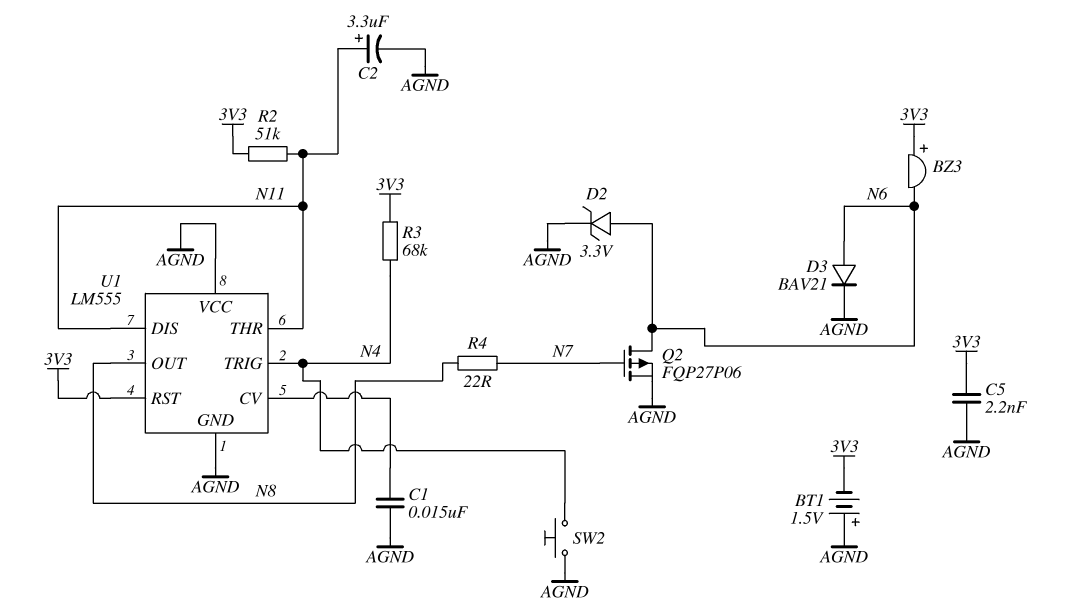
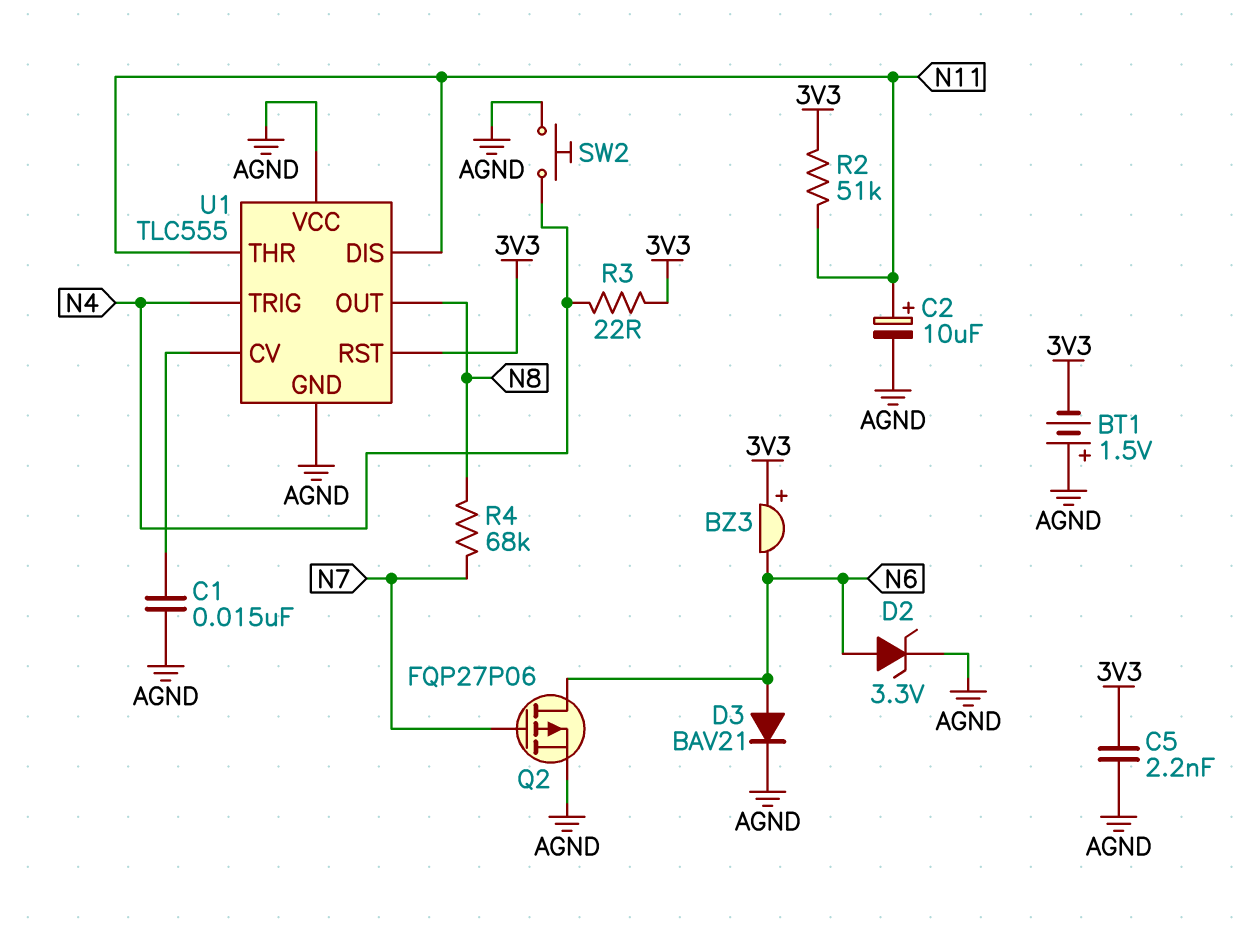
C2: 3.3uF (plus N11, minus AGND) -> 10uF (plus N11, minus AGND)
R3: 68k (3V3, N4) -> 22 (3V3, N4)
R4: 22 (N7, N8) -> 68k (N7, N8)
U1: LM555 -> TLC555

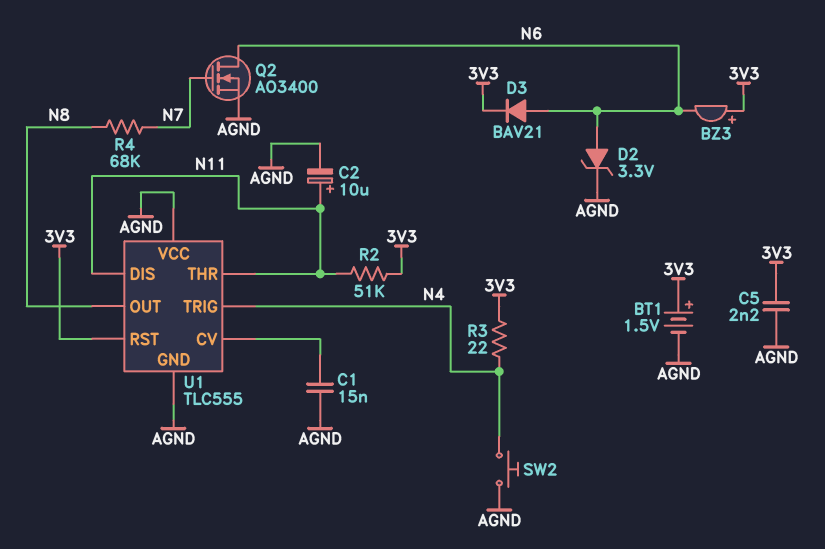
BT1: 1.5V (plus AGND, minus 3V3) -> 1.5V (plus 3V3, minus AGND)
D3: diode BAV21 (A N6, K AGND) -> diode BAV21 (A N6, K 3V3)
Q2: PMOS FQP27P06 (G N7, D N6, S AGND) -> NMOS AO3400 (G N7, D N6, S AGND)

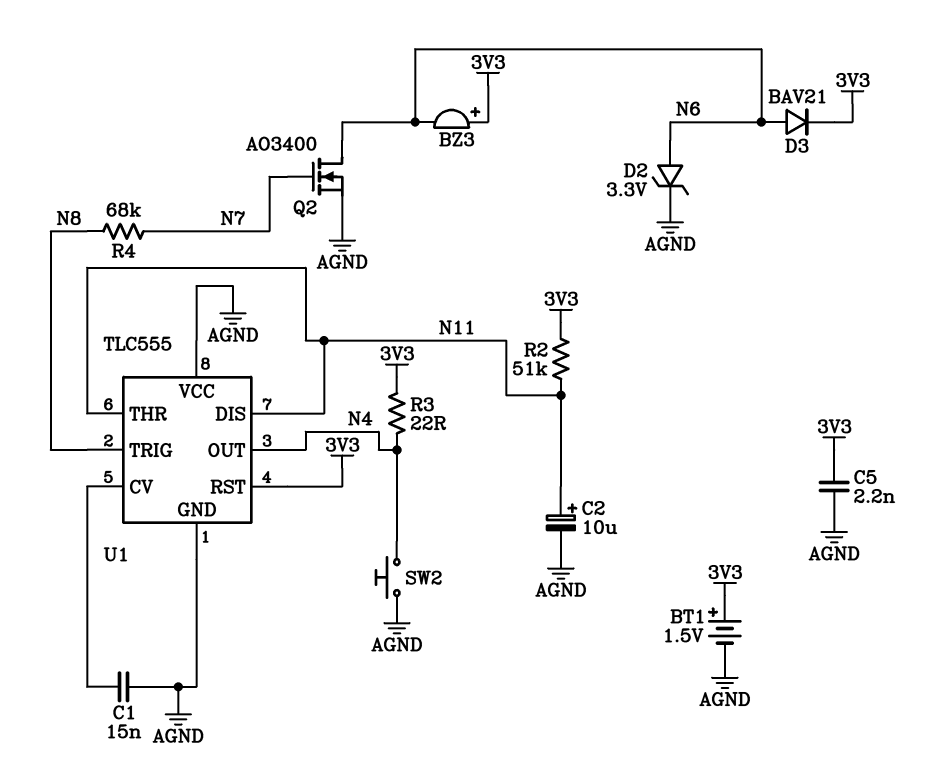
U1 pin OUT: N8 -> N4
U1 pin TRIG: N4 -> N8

= = = = =

EXERCISE:
Give the entries above again exactly, minus their pictures.

PROBLEM SOLUTION:
C2: 3.3uF (plus N11, minus AGND) -> 10uF (plus N11, minus AGND)
R3: 68k (3V3, N4) -> 22 (3V3, N4)
R4: 22 (N7, N8) -> 68k (N7, N8)
U1: LM555 -> TLC555

BT1: 1.5V (plus AGND, minus 3V3) -> 1.5V (plus 3V3, minus AGND)
D3: diode BAV21 (A N6, K AGND) -> diode BAV21 (A N6, K 3V3)
Q2: PMOS FQP27P06 (G N7, D N6, S AGND) -> NMOS AO3400 (G N7, D N6, S AGND)

U1 pin OUT: N8 -> N4
U1 pin TRIG: N4 -> N8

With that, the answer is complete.